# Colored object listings
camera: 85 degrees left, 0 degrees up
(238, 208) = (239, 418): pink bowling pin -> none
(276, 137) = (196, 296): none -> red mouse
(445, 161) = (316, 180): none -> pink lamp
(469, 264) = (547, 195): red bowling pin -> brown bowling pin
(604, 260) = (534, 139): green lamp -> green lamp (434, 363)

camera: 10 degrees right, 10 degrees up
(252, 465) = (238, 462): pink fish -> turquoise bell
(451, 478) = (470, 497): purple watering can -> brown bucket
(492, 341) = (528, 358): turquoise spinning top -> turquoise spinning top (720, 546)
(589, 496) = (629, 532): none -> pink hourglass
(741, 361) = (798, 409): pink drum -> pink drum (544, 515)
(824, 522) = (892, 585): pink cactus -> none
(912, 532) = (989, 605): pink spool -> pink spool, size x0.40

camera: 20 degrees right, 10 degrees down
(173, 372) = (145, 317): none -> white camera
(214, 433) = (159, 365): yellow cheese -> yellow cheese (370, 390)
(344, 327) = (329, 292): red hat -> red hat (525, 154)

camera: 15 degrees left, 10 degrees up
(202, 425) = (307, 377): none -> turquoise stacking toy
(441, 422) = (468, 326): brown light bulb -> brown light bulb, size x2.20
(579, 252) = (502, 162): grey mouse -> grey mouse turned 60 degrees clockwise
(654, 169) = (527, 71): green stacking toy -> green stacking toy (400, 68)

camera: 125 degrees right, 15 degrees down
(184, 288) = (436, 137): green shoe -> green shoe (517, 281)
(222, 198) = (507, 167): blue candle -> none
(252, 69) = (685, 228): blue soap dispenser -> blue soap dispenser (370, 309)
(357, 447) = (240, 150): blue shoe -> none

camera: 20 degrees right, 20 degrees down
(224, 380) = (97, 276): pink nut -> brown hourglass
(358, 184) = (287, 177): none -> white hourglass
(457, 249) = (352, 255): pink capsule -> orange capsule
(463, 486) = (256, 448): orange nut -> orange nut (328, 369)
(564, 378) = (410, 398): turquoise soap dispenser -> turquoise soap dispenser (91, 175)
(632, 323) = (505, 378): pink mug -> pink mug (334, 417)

# Goal of the exercise
Reprint every entry exactly.

# Task solution
camera: 85 degrees left, 0 degrees up
(238, 208) = (239, 418): pink bowling pin -> none
(276, 137) = (196, 296): none -> red mouse
(445, 161) = (316, 180): none -> pink lamp
(469, 264) = (547, 195): red bowling pin -> brown bowling pin
(604, 260) = (534, 139): green lamp -> green lamp (434, 363)

camera: 10 degrees right, 10 degrees up
(252, 465) = (238, 462): pink fish -> turquoise bell
(451, 478) = (470, 497): purple watering can -> brown bucket
(492, 341) = (528, 358): turquoise spinning top -> turquoise spinning top (720, 546)
(589, 496) = (629, 532): none -> pink hourglass
(741, 361) = (798, 409): pink drum -> pink drum (544, 515)
(824, 522) = (892, 585): pink cactus -> none
(912, 532) = (989, 605): pink spool -> pink spool, size x0.40

camera: 20 degrees right, 10 degrees down
(173, 372) = (145, 317): none -> white camera
(214, 433) = (159, 365): yellow cheese -> yellow cheese (370, 390)
(344, 327) = (329, 292): red hat -> red hat (525, 154)

camera: 15 degrees left, 10 degrees up
(202, 425) = (307, 377): none -> turquoise stacking toy
(441, 422) = (468, 326): brown light bulb -> brown light bulb, size x2.20
(579, 252) = (502, 162): grey mouse -> grey mouse turned 60 degrees clockwise
(654, 169) = (527, 71): green stacking toy -> green stacking toy (400, 68)

camera: 125 degrees right, 15 degrees down
(184, 288) = (436, 137): green shoe -> green shoe (517, 281)
(222, 198) = (507, 167): blue candle -> none
(252, 69) = (685, 228): blue soap dispenser -> blue soap dispenser (370, 309)
(357, 447) = (240, 150): blue shoe -> none

camera: 20 degrees right, 20 degrees down
(224, 380) = (97, 276): pink nut -> brown hourglass
(358, 184) = (287, 177): none -> white hourglass
(457, 249) = (352, 255): pink capsule -> orange capsule
(463, 486) = (256, 448): orange nut -> orange nut (328, 369)
(564, 378) = (410, 398): turquoise soap dispenser -> turquoise soap dispenser (91, 175)
(632, 323) = (505, 378): pink mug -> pink mug (334, 417)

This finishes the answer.